When the word "plus" shows up in a line of the records below, copy that line.
-------- PROVIDED RECORDS
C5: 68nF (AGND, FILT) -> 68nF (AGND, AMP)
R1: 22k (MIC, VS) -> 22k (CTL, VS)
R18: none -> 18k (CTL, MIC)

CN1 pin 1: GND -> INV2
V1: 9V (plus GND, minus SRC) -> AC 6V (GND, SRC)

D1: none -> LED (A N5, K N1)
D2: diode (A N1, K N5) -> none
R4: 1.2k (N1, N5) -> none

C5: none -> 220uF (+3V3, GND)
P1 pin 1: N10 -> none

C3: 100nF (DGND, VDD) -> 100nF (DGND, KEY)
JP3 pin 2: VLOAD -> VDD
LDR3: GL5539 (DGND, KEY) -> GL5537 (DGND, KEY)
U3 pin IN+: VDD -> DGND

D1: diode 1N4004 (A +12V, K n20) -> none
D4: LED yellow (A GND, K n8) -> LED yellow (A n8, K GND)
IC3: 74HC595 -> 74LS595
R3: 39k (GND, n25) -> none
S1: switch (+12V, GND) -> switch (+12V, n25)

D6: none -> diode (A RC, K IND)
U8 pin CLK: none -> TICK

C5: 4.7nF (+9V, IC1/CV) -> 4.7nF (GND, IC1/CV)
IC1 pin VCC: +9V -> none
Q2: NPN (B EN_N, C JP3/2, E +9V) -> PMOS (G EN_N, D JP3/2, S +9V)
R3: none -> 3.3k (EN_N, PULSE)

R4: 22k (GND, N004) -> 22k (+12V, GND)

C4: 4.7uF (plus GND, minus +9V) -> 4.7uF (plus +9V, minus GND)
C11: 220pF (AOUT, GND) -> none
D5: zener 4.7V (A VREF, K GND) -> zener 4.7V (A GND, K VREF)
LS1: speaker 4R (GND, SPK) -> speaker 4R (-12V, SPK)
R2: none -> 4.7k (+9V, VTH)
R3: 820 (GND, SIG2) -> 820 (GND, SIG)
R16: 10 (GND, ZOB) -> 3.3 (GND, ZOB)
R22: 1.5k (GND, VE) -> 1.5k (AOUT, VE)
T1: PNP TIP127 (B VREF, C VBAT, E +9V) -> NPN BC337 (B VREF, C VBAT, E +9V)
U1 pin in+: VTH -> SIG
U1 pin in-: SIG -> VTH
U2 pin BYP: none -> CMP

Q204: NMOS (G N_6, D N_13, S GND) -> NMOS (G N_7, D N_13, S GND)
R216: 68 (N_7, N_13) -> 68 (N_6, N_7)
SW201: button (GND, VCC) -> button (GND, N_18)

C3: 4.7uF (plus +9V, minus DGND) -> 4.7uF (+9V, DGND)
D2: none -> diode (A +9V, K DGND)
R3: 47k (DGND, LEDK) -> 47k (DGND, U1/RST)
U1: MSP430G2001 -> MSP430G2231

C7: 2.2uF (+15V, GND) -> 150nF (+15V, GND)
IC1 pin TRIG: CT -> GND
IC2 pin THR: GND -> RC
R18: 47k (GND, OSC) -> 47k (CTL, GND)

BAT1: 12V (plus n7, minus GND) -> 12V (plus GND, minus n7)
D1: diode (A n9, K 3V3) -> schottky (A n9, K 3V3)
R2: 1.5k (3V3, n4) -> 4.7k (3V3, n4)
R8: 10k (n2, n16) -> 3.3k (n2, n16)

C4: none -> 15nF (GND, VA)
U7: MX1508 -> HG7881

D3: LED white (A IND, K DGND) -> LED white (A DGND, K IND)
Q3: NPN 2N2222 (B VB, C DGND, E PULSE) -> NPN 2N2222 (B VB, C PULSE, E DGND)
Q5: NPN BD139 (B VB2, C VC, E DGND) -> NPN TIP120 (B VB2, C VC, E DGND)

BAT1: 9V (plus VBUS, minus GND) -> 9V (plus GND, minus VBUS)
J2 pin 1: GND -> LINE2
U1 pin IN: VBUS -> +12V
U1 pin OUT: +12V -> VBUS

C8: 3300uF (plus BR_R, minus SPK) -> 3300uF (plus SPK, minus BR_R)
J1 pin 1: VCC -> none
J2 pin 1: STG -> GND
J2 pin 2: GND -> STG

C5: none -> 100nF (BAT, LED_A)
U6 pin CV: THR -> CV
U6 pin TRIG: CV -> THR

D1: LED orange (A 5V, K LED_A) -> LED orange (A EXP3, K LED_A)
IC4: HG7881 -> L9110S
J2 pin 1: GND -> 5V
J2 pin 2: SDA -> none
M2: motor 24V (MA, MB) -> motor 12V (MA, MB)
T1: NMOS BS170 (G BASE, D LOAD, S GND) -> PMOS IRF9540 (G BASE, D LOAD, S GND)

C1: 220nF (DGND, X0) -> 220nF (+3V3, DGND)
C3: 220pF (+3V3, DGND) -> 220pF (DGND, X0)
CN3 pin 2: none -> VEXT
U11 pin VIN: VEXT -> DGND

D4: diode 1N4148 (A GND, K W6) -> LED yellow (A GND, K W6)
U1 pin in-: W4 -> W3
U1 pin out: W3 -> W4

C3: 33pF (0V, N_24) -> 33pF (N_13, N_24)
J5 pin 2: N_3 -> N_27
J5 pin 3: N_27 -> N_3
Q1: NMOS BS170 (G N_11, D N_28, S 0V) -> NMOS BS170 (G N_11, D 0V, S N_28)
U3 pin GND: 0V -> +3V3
----------------
## ANSWER TO THIS PROBLEM
V1: 9V (plus GND, minus SRC) -> AC 6V (GND, SRC)
C4: 4.7uF (plus GND, minus +9V) -> 4.7uF (plus +9V, minus GND)
C3: 4.7uF (plus +9V, minus DGND) -> 4.7uF (+9V, DGND)
BAT1: 12V (plus n7, minus GND) -> 12V (plus GND, minus n7)
BAT1: 9V (plus VBUS, minus GND) -> 9V (plus GND, minus VBUS)
C8: 3300uF (plus BR_R, minus SPK) -> 3300uF (plus SPK, minus BR_R)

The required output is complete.